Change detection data
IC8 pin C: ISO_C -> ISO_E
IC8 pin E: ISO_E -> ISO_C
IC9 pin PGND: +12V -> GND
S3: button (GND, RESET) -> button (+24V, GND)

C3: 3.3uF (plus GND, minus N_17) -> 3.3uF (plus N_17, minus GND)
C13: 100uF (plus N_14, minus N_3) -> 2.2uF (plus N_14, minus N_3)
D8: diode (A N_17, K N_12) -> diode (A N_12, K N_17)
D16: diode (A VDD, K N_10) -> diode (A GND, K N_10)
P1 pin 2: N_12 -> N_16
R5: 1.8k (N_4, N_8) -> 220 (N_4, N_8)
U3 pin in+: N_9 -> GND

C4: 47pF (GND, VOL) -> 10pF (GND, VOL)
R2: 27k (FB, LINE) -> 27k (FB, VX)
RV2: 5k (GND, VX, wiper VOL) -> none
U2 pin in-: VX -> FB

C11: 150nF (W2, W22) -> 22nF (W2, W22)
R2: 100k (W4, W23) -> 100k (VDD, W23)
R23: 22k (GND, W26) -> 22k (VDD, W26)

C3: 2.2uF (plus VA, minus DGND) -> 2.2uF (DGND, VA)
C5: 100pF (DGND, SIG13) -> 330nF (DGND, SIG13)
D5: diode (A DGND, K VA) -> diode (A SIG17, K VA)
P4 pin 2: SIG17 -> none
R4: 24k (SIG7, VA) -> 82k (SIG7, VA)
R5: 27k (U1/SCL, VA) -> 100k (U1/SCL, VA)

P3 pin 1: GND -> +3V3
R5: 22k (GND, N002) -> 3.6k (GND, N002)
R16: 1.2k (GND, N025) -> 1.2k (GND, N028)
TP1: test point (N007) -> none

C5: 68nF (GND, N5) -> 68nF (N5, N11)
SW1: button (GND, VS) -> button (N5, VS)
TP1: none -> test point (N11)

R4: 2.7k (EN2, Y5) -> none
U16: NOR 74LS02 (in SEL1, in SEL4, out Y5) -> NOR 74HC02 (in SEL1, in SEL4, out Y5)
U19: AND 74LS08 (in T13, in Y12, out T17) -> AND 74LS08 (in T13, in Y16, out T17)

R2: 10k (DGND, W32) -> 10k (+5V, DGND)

[Your objective]
Set down all the data exactly as given.

[Task solution]
IC8 pin C: ISO_C -> ISO_E
IC8 pin E: ISO_E -> ISO_C
IC9 pin PGND: +12V -> GND
S3: button (GND, RESET) -> button (+24V, GND)

C3: 3.3uF (plus GND, minus N_17) -> 3.3uF (plus N_17, minus GND)
C13: 100uF (plus N_14, minus N_3) -> 2.2uF (plus N_14, minus N_3)
D8: diode (A N_17, K N_12) -> diode (A N_12, K N_17)
D16: diode (A VDD, K N_10) -> diode (A GND, K N_10)
P1 pin 2: N_12 -> N_16
R5: 1.8k (N_4, N_8) -> 220 (N_4, N_8)
U3 pin in+: N_9 -> GND

C4: 47pF (GND, VOL) -> 10pF (GND, VOL)
R2: 27k (FB, LINE) -> 27k (FB, VX)
RV2: 5k (GND, VX, wiper VOL) -> none
U2 pin in-: VX -> FB

C11: 150nF (W2, W22) -> 22nF (W2, W22)
R2: 100k (W4, W23) -> 100k (VDD, W23)
R23: 22k (GND, W26) -> 22k (VDD, W26)

C3: 2.2uF (plus VA, minus DGND) -> 2.2uF (DGND, VA)
C5: 100pF (DGND, SIG13) -> 330nF (DGND, SIG13)
D5: diode (A DGND, K VA) -> diode (A SIG17, K VA)
P4 pin 2: SIG17 -> none
R4: 24k (SIG7, VA) -> 82k (SIG7, VA)
R5: 27k (U1/SCL, VA) -> 100k (U1/SCL, VA)

P3 pin 1: GND -> +3V3
R5: 22k (GND, N002) -> 3.6k (GND, N002)
R16: 1.2k (GND, N025) -> 1.2k (GND, N028)
TP1: test point (N007) -> none

C5: 68nF (GND, N5) -> 68nF (N5, N11)
SW1: button (GND, VS) -> button (N5, VS)
TP1: none -> test point (N11)

R4: 2.7k (EN2, Y5) -> none
U16: NOR 74LS02 (in SEL1, in SEL4, out Y5) -> NOR 74HC02 (in SEL1, in SEL4, out Y5)
U19: AND 74LS08 (in T13, in Y12, out T17) -> AND 74LS08 (in T13, in Y16, out T17)

R2: 10k (DGND, W32) -> 10k (+5V, DGND)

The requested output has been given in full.